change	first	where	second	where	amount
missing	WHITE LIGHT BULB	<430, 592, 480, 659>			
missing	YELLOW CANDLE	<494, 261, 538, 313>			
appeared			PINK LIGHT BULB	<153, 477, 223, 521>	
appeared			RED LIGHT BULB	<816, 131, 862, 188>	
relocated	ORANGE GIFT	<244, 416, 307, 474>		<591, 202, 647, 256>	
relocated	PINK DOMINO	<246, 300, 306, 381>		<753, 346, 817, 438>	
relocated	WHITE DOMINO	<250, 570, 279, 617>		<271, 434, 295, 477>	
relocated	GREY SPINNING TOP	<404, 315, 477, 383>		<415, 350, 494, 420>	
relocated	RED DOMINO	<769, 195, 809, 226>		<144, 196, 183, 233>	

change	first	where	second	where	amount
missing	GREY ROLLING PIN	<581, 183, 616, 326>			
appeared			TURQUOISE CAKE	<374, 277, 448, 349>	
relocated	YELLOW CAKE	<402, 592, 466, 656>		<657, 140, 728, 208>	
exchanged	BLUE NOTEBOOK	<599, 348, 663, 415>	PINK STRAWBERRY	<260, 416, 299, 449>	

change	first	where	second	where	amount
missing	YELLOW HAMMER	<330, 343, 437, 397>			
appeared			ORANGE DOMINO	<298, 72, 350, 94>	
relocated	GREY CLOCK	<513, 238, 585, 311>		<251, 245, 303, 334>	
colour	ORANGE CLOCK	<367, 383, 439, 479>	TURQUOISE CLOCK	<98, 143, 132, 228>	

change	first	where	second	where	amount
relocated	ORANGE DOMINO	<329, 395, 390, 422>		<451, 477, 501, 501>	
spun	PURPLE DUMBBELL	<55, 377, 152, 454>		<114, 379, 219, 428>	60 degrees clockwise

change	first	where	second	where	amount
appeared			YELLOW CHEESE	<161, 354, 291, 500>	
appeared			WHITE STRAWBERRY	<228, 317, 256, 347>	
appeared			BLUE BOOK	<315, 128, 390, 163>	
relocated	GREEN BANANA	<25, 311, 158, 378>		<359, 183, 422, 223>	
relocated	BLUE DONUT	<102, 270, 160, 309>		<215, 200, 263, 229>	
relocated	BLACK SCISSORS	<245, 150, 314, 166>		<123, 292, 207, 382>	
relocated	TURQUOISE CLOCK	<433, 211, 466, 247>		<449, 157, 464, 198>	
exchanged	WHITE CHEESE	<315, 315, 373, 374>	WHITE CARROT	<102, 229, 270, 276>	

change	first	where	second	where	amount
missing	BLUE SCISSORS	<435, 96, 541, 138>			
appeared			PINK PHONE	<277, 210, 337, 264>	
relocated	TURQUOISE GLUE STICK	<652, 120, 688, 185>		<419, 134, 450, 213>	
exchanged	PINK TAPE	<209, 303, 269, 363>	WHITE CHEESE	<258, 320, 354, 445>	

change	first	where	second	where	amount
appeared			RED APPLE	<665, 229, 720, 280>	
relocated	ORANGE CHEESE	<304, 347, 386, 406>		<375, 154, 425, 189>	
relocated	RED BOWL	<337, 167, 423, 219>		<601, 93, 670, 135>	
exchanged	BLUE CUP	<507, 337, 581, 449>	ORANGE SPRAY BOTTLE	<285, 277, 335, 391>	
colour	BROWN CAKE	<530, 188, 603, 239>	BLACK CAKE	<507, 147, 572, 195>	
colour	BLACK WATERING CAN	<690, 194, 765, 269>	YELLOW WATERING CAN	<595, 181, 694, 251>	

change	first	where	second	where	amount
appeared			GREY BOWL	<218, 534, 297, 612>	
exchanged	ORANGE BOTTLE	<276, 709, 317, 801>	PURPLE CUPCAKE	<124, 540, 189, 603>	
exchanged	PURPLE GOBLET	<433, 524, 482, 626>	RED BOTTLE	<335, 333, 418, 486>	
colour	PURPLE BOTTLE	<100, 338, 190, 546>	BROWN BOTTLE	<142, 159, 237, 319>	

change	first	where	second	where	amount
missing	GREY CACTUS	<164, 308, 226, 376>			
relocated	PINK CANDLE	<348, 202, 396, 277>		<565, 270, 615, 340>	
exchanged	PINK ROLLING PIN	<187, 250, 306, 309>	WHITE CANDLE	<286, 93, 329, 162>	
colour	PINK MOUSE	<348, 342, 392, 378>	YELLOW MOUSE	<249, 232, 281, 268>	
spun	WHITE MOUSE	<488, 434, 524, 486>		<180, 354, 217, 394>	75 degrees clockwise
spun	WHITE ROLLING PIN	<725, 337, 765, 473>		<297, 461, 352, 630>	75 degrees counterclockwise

# TASK ITEM
Print again each line of the listing above, exactly as it appears.

# WRITTEN SOLUTION
change	first	where	second	where	amount
missing	WHITE LIGHT BULB	<430, 592, 480, 659>			
missing	YELLOW CANDLE	<494, 261, 538, 313>			
appeared			PINK LIGHT BULB	<153, 477, 223, 521>	
appeared			RED LIGHT BULB	<816, 131, 862, 188>	
relocated	ORANGE GIFT	<244, 416, 307, 474>		<591, 202, 647, 256>	
relocated	PINK DOMINO	<246, 300, 306, 381>		<753, 346, 817, 438>	
relocated	WHITE DOMINO	<250, 570, 279, 617>		<271, 434, 295, 477>	
relocated	GREY SPINNING TOP	<404, 315, 477, 383>		<415, 350, 494, 420>	
relocated	RED DOMINO	<769, 195, 809, 226>		<144, 196, 183, 233>	

change	first	where	second	where	amount
missing	GREY ROLLING PIN	<581, 183, 616, 326>			
appeared			TURQUOISE CAKE	<374, 277, 448, 349>	
relocated	YELLOW CAKE	<402, 592, 466, 656>		<657, 140, 728, 208>	
exchanged	BLUE NOTEBOOK	<599, 348, 663, 415>	PINK STRAWBERRY	<260, 416, 299, 449>	

change	first	where	second	where	amount
missing	YELLOW HAMMER	<330, 343, 437, 397>			
appeared			ORANGE DOMINO	<298, 72, 350, 94>	
relocated	GREY CLOCK	<513, 238, 585, 311>		<251, 245, 303, 334>	
colour	ORANGE CLOCK	<367, 383, 439, 479>	TURQUOISE CLOCK	<98, 143, 132, 228>	

change	first	where	second	where	amount
relocated	ORANGE DOMINO	<329, 395, 390, 422>		<451, 477, 501, 501>	
spun	PURPLE DUMBBELL	<55, 377, 152, 454>		<114, 379, 219, 428>	60 degrees clockwise

change	first	where	second	where	amount
appeared			YELLOW CHEESE	<161, 354, 291, 500>	
appeared			WHITE STRAWBERRY	<228, 317, 256, 347>	
appeared			BLUE BOOK	<315, 128, 390, 163>	
relocated	GREEN BANANA	<25, 311, 158, 378>		<359, 183, 422, 223>	
relocated	BLUE DONUT	<102, 270, 160, 309>		<215, 200, 263, 229>	
relocated	BLACK SCISSORS	<245, 150, 314, 166>		<123, 292, 207, 382>	
relocated	TURQUOISE CLOCK	<433, 211, 466, 247>		<449, 157, 464, 198>	
exchanged	WHITE CHEESE	<315, 315, 373, 374>	WHITE CARROT	<102, 229, 270, 276>	

change	first	where	second	where	amount
missing	BLUE SCISSORS	<435, 96, 541, 138>			
appeared			PINK PHONE	<277, 210, 337, 264>	
relocated	TURQUOISE GLUE STICK	<652, 120, 688, 185>		<419, 134, 450, 213>	
exchanged	PINK TAPE	<209, 303, 269, 363>	WHITE CHEESE	<258, 320, 354, 445>	

change	first	where	second	where	amount
appeared			RED APPLE	<665, 229, 720, 280>	
relocated	ORANGE CHEESE	<304, 347, 386, 406>		<375, 154, 425, 189>	
relocated	RED BOWL	<337, 167, 423, 219>		<601, 93, 670, 135>	
exchanged	BLUE CUP	<507, 337, 581, 449>	ORANGE SPRAY BOTTLE	<285, 277, 335, 391>	
colour	BROWN CAKE	<530, 188, 603, 239>	BLACK CAKE	<507, 147, 572, 195>	
colour	BLACK WATERING CAN	<690, 194, 765, 269>	YELLOW WATERING CAN	<595, 181, 694, 251>	

change	first	where	second	where	amount
appeared			GREY BOWL	<218, 534, 297, 612>	
exchanged	ORANGE BOTTLE	<276, 709, 317, 801>	PURPLE CUPCAKE	<124, 540, 189, 603>	
exchanged	PURPLE GOBLET	<433, 524, 482, 626>	RED BOTTLE	<335, 333, 418, 486>	
colour	PURPLE BOTTLE	<100, 338, 190, 546>	BROWN BOTTLE	<142, 159, 237, 319>	

change	first	where	second	where	amount
missing	GREY CACTUS	<164, 308, 226, 376>			
relocated	PINK CANDLE	<348, 202, 396, 277>		<565, 270, 615, 340>	
exchanged	PINK ROLLING PIN	<187, 250, 306, 309>	WHITE CANDLE	<286, 93, 329, 162>	
colour	PINK MOUSE	<348, 342, 392, 378>	YELLOW MOUSE	<249, 232, 281, 268>	
spun	WHITE MOUSE	<488, 434, 524, 486>		<180, 354, 217, 394>	75 degrees clockwise
spun	WHITE ROLLING PIN	<725, 337, 765, 473>		<297, 461, 352, 630>	75 degrees counterclockwise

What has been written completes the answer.